Task material
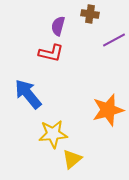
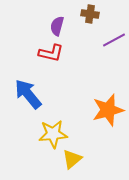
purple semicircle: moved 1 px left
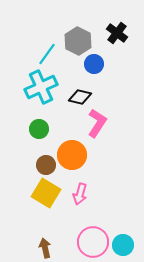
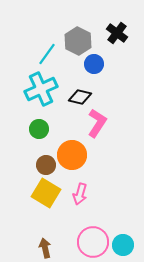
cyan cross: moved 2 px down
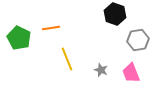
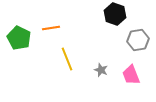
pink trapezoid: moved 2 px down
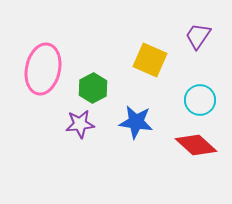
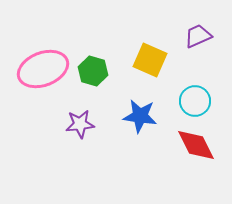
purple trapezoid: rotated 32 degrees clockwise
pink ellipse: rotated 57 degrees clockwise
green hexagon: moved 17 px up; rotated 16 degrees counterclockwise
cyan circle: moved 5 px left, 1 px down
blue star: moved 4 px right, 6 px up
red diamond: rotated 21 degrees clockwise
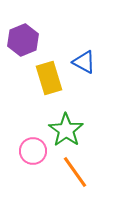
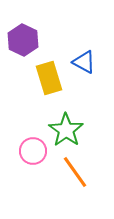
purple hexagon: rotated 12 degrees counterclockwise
==
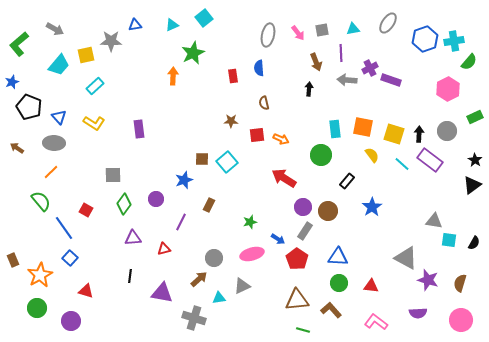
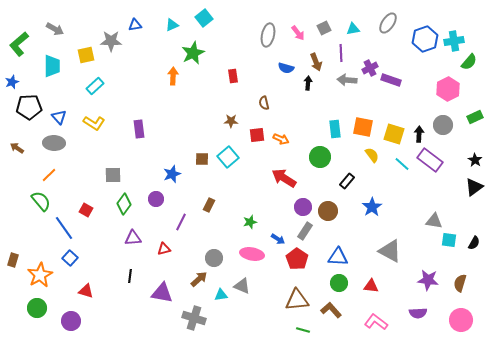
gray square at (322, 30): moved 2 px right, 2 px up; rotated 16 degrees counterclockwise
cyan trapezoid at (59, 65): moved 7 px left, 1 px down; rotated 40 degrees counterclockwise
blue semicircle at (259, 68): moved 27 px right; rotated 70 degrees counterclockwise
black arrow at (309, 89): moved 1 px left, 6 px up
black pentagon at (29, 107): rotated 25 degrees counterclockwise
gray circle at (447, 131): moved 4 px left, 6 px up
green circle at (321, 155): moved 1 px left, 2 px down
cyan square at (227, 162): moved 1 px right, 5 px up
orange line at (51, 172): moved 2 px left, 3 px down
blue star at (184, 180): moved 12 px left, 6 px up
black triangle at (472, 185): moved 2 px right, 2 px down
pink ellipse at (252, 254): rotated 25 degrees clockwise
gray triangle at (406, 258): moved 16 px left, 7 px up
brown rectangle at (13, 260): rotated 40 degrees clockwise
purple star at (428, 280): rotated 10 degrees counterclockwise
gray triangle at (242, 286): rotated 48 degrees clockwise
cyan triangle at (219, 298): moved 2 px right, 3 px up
==
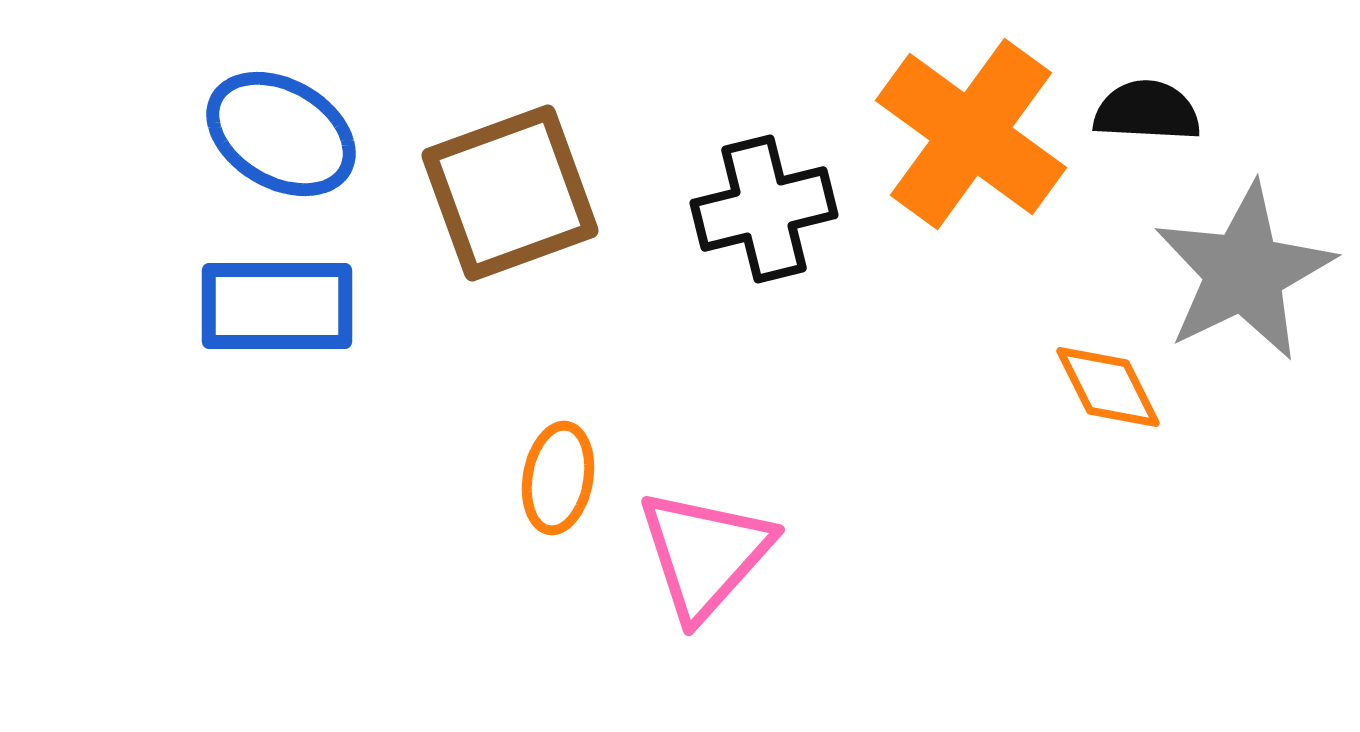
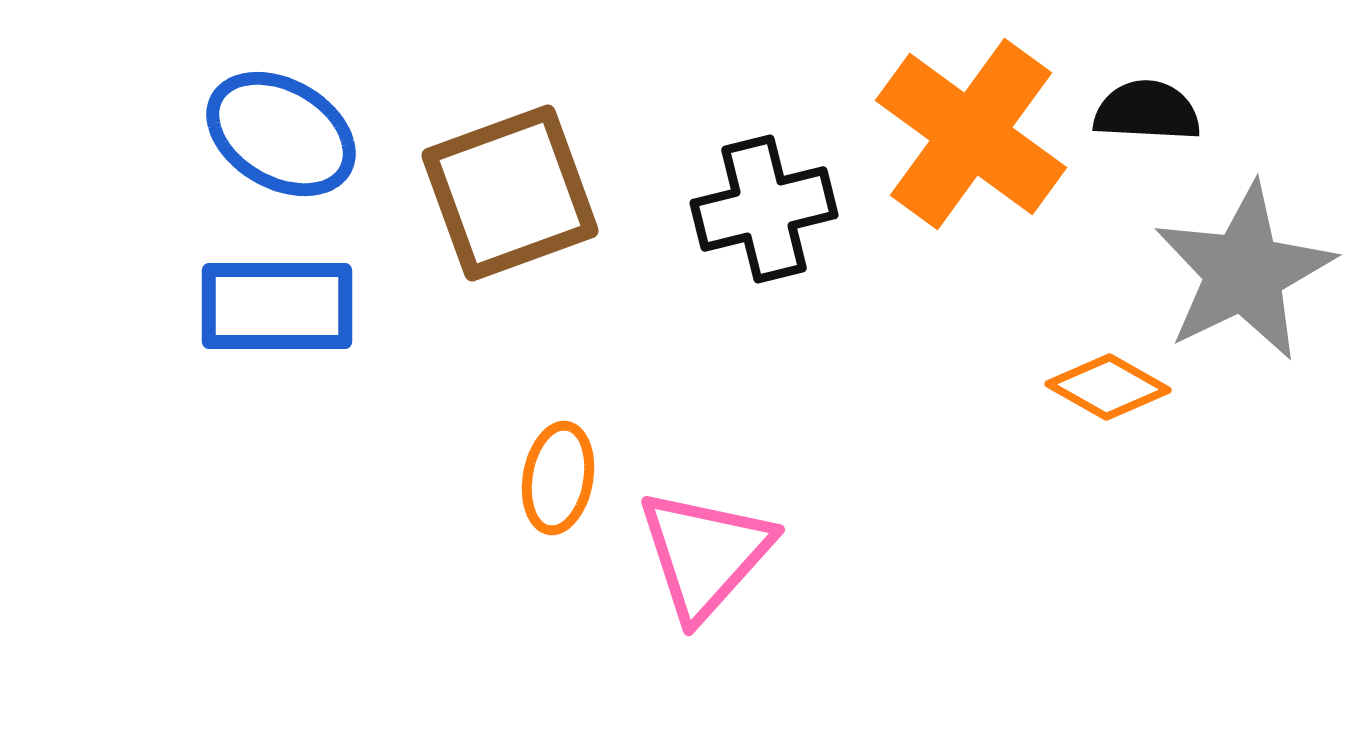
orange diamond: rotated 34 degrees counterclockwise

Exercise aim
Reproduce exactly, and only, the part of the listing above that begins at the line with "purple trapezoid: rotated" and goes on through the line with "red diamond: rotated 21 degrees clockwise".

Exercise solution
purple trapezoid: rotated 32 degrees clockwise
pink ellipse: rotated 57 degrees clockwise
green hexagon: moved 17 px up; rotated 16 degrees counterclockwise
cyan circle: moved 5 px left, 1 px down
blue star: moved 4 px right, 6 px up
red diamond: rotated 21 degrees clockwise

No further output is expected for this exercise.